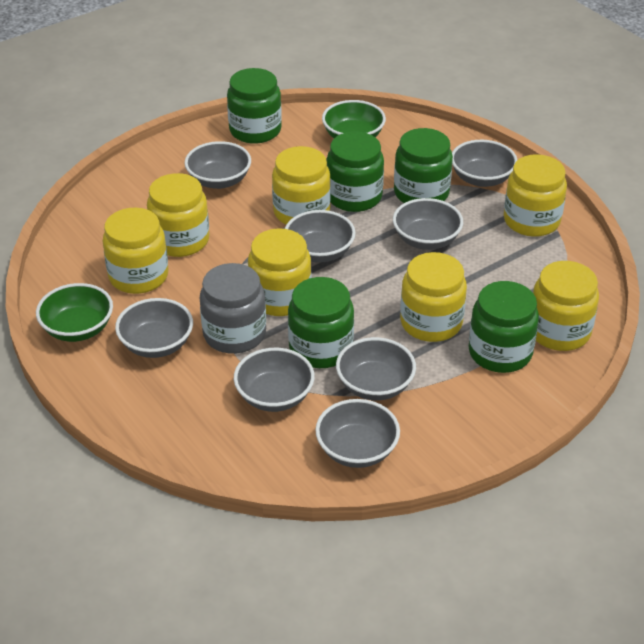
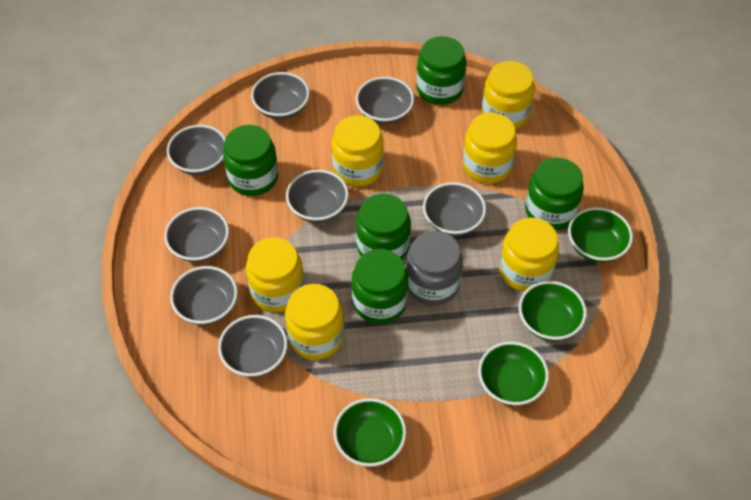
green bowl: 2 -> 4
yellow jar: 7 -> 6

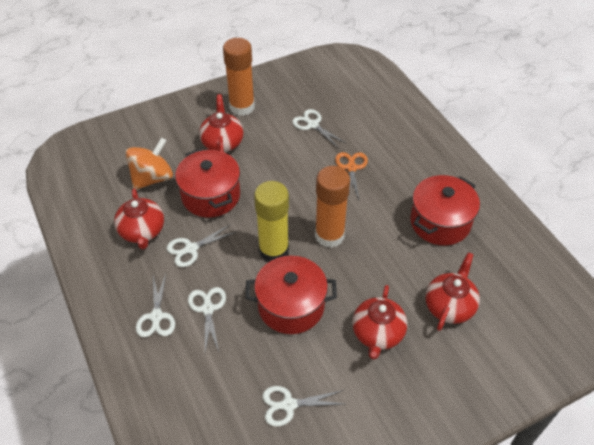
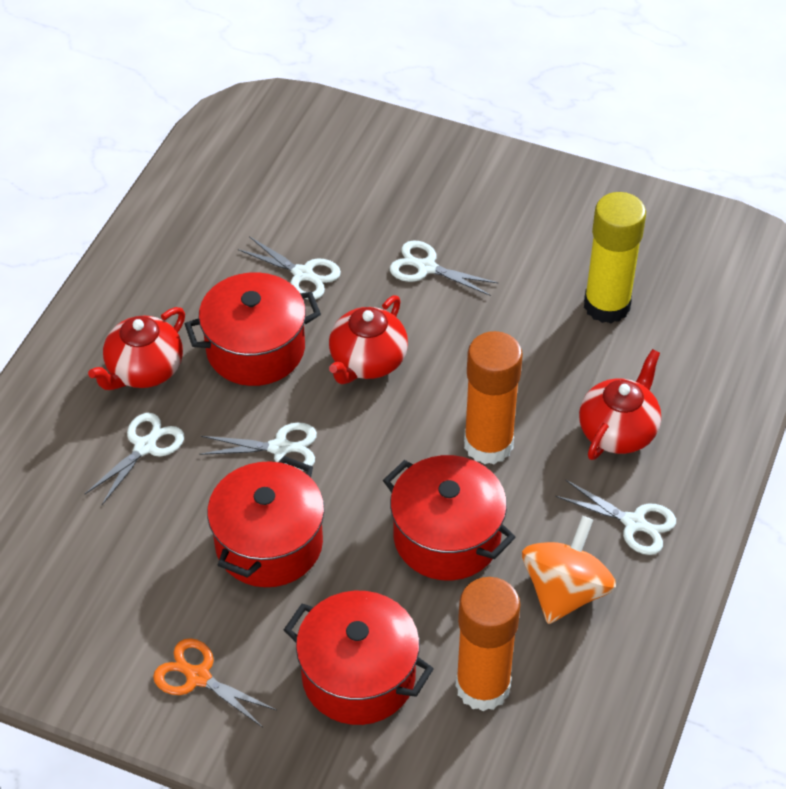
red pot: 3 -> 4
red teapot: 4 -> 3

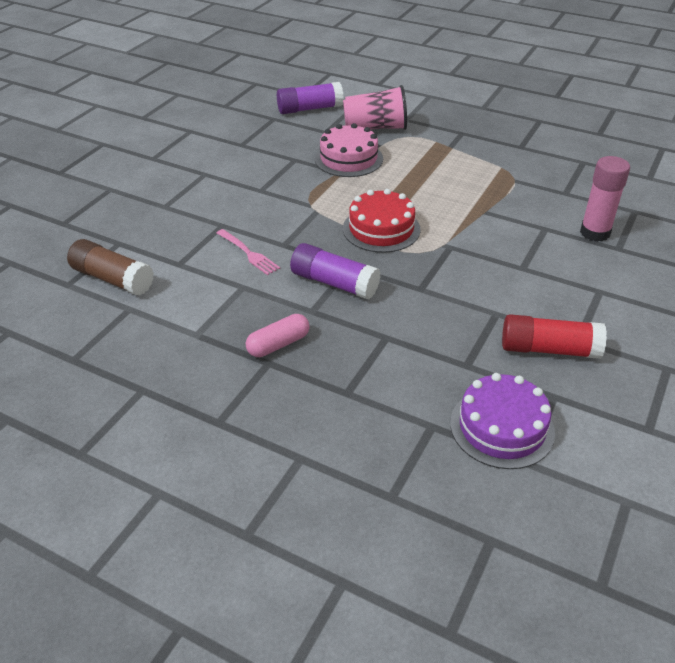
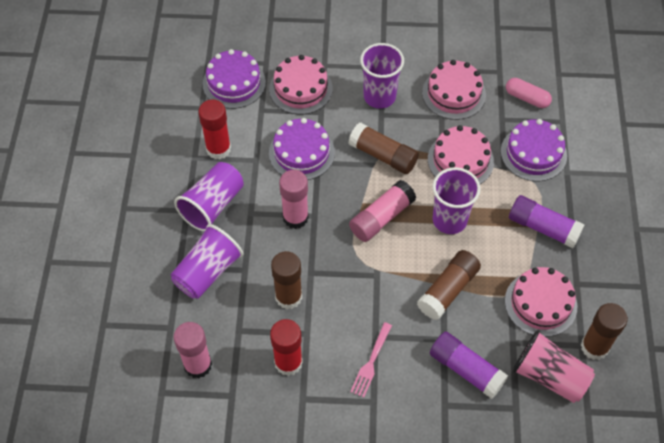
brown glue stick: 1 -> 4
pink cake: 1 -> 4
pink glue stick: 1 -> 3
purple cake: 1 -> 3
purple cup: 0 -> 4
red cake: 1 -> 0
red glue stick: 1 -> 2

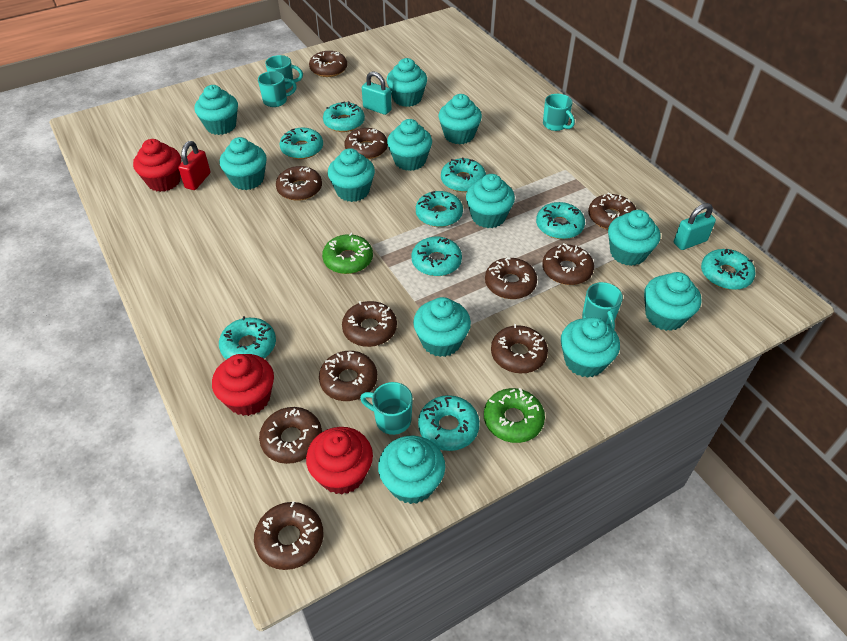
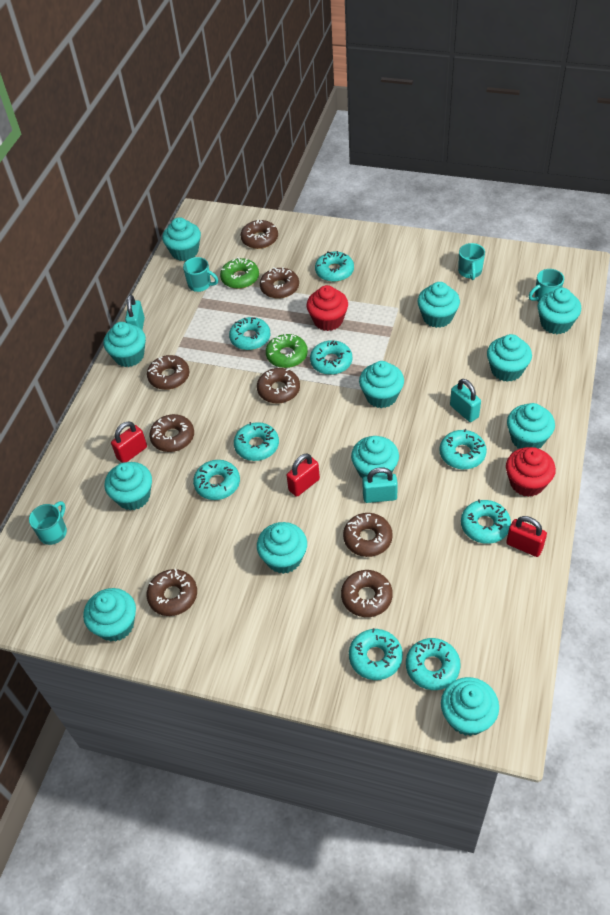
brown donut: 11 -> 8
red cupcake: 3 -> 2
red padlock: 1 -> 3
turquoise mug: 5 -> 4
turquoise padlock: 2 -> 3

________________________

> Work item
All the records need to be repeated exactly, with the images dropped.

> Task result
green bowl: 2 -> 4
yellow jar: 7 -> 6

red pot: 3 -> 4
red teapot: 4 -> 3

brown glue stick: 1 -> 4
pink cake: 1 -> 4
pink glue stick: 1 -> 3
purple cake: 1 -> 3
purple cup: 0 -> 4
red cake: 1 -> 0
red glue stick: 1 -> 2

brown donut: 11 -> 8
red cupcake: 3 -> 2
red padlock: 1 -> 3
turquoise mug: 5 -> 4
turquoise padlock: 2 -> 3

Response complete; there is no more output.